++++ Information given ++++
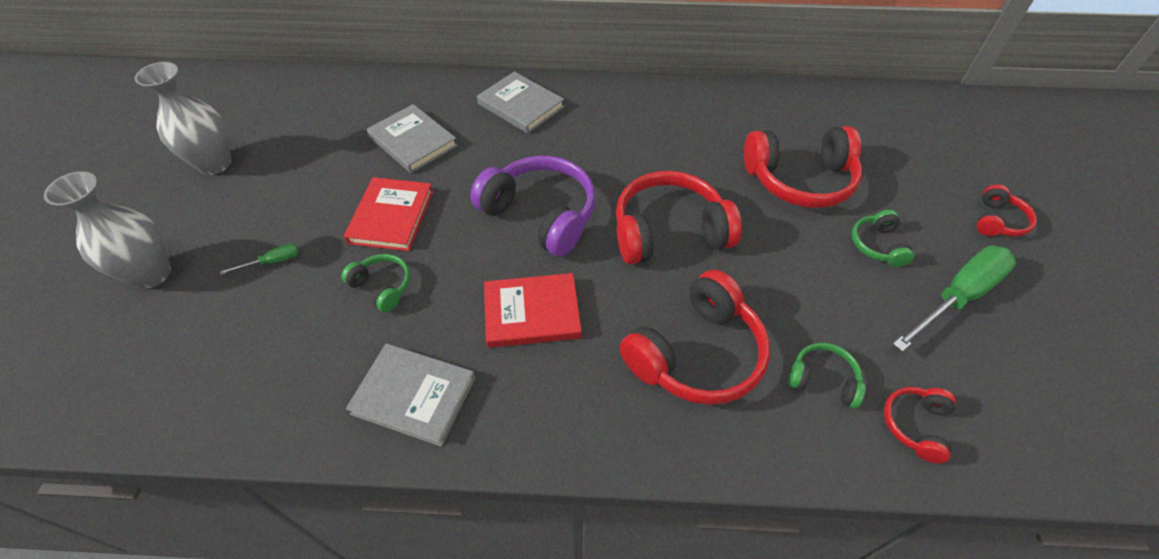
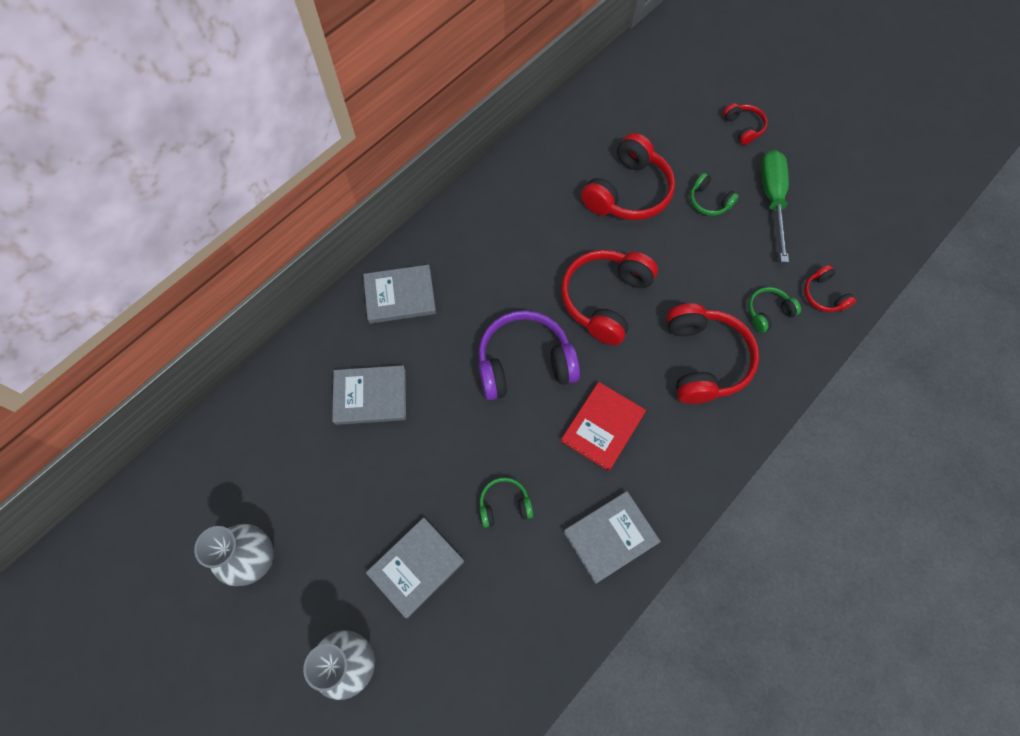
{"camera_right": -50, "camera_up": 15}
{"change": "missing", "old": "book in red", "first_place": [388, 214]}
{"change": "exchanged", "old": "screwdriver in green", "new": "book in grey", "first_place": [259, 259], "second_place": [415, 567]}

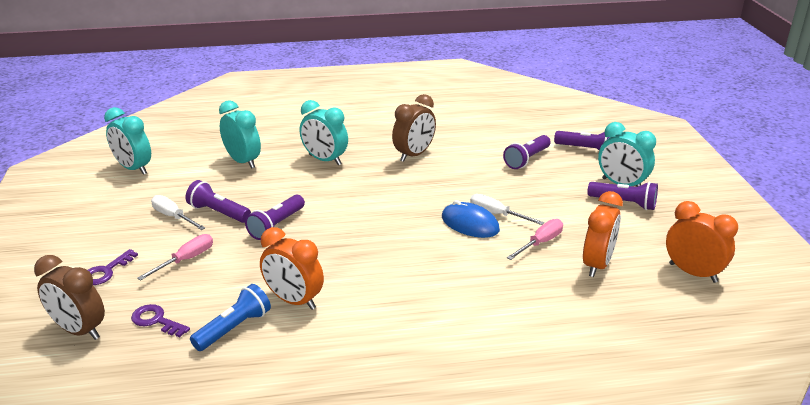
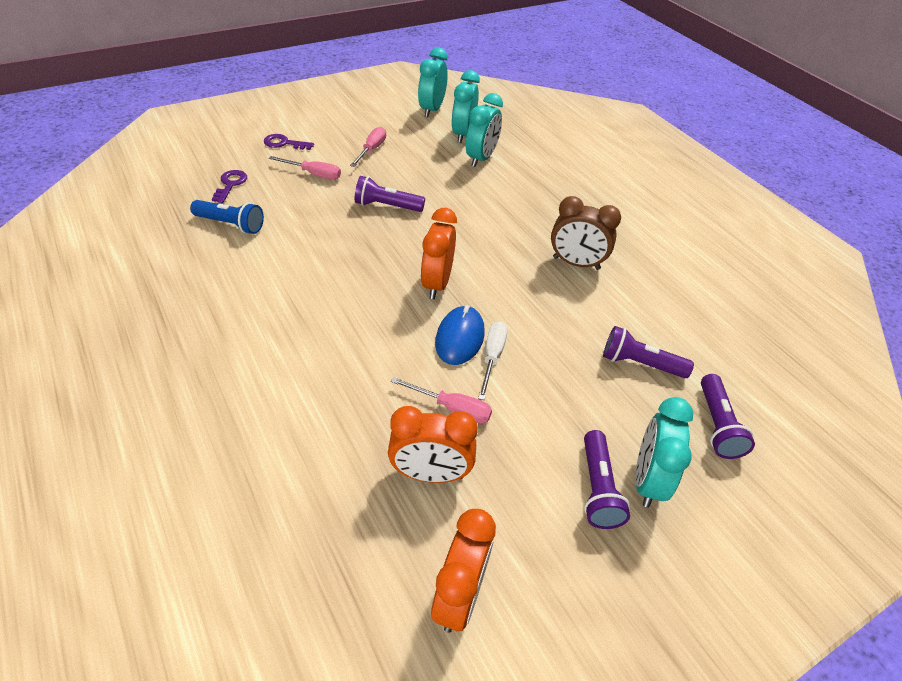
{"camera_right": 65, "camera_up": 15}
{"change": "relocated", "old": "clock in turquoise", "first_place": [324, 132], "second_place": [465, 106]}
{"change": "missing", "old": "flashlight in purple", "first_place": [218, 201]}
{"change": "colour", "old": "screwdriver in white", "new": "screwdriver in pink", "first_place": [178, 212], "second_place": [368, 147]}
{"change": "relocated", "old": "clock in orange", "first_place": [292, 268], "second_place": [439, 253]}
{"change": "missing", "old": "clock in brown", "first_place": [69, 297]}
++++
Each entry above should be written out again exactly, without its pictures.

{"camera_right": -50, "camera_up": 15}
{"change": "missing", "old": "book in red", "first_place": [388, 214]}
{"change": "exchanged", "old": "screwdriver in green", "new": "book in grey", "first_place": [259, 259], "second_place": [415, 567]}

{"camera_right": 65, "camera_up": 15}
{"change": "relocated", "old": "clock in turquoise", "first_place": [324, 132], "second_place": [465, 106]}
{"change": "missing", "old": "flashlight in purple", "first_place": [218, 201]}
{"change": "colour", "old": "screwdriver in white", "new": "screwdriver in pink", "first_place": [178, 212], "second_place": [368, 147]}
{"change": "relocated", "old": "clock in orange", "first_place": [292, 268], "second_place": [439, 253]}
{"change": "missing", "old": "clock in brown", "first_place": [69, 297]}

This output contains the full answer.